RECORDS TO USE:
* * * * *

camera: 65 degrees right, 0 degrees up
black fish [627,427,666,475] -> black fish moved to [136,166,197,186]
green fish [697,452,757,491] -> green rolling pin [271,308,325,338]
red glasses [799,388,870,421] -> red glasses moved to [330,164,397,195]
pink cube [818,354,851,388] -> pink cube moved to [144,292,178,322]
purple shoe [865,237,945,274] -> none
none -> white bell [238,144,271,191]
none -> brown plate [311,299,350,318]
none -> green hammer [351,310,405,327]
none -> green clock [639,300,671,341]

* * * * *

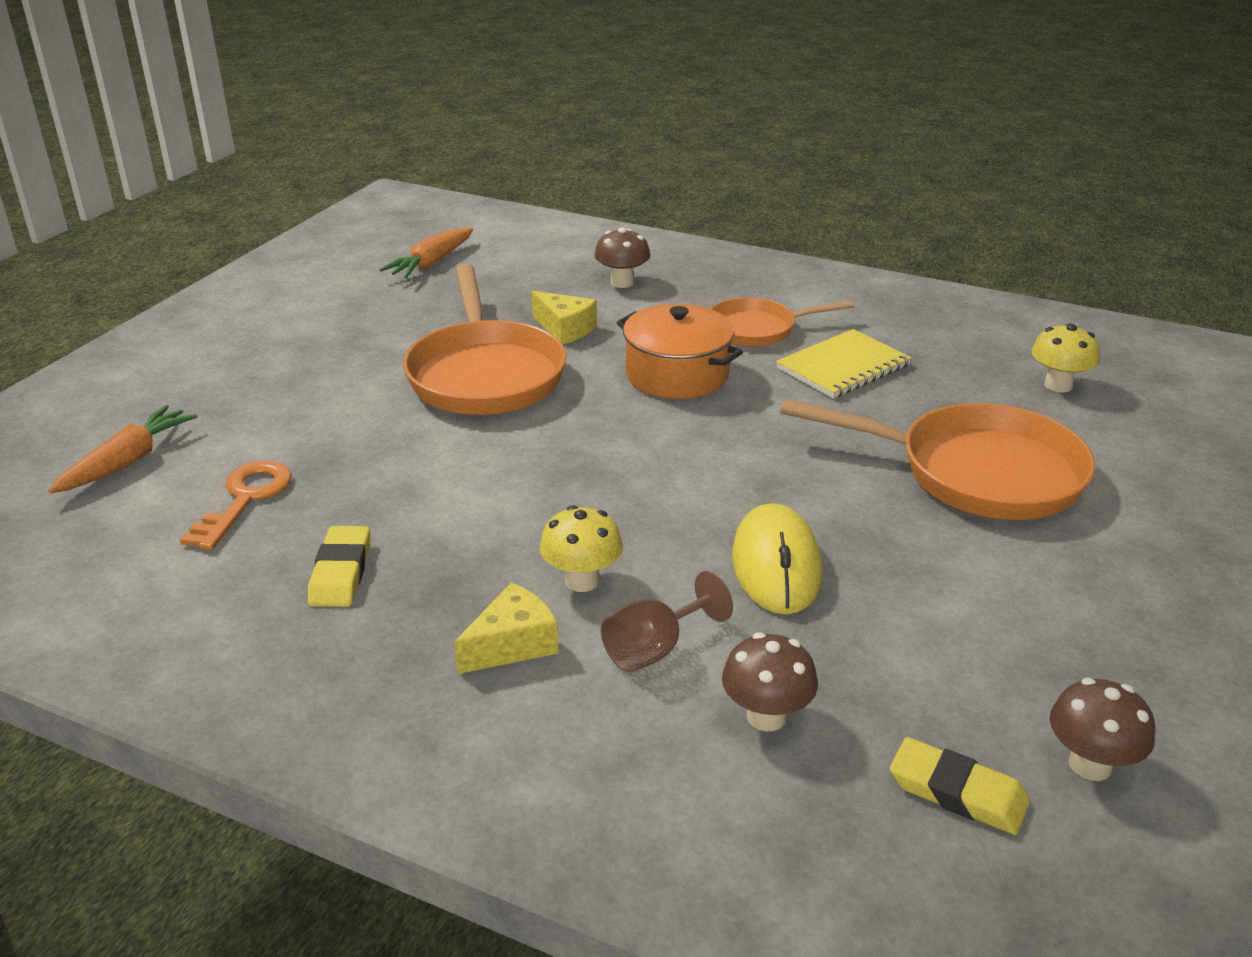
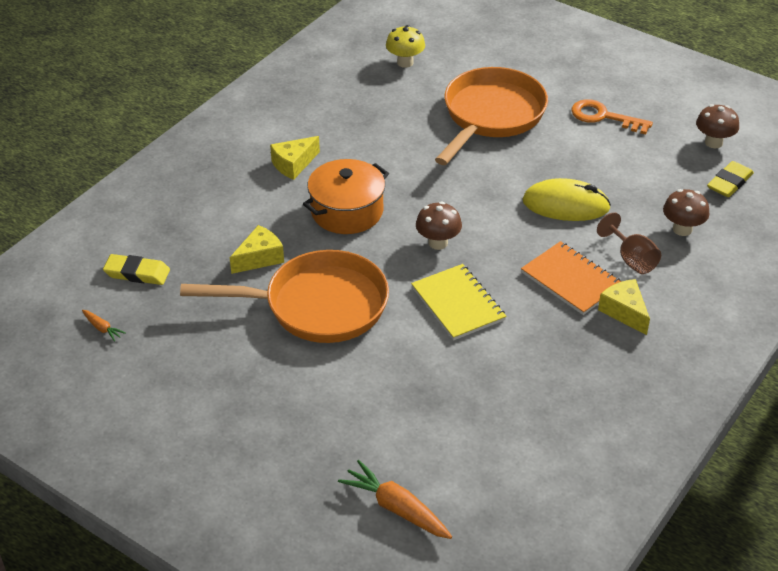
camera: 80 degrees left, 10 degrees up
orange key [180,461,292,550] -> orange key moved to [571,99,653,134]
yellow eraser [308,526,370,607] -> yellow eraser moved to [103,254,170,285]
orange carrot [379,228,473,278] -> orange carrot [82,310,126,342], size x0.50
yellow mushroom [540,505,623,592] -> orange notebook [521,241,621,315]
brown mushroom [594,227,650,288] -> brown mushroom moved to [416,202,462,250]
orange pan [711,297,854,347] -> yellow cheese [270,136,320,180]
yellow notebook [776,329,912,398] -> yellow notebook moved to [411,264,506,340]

* * * * *

TASK TO COMPLETE:
How many lines of the listing include the string "moved"? Answer with the number alone.

RESPONSE TO THE EXERCISE:
7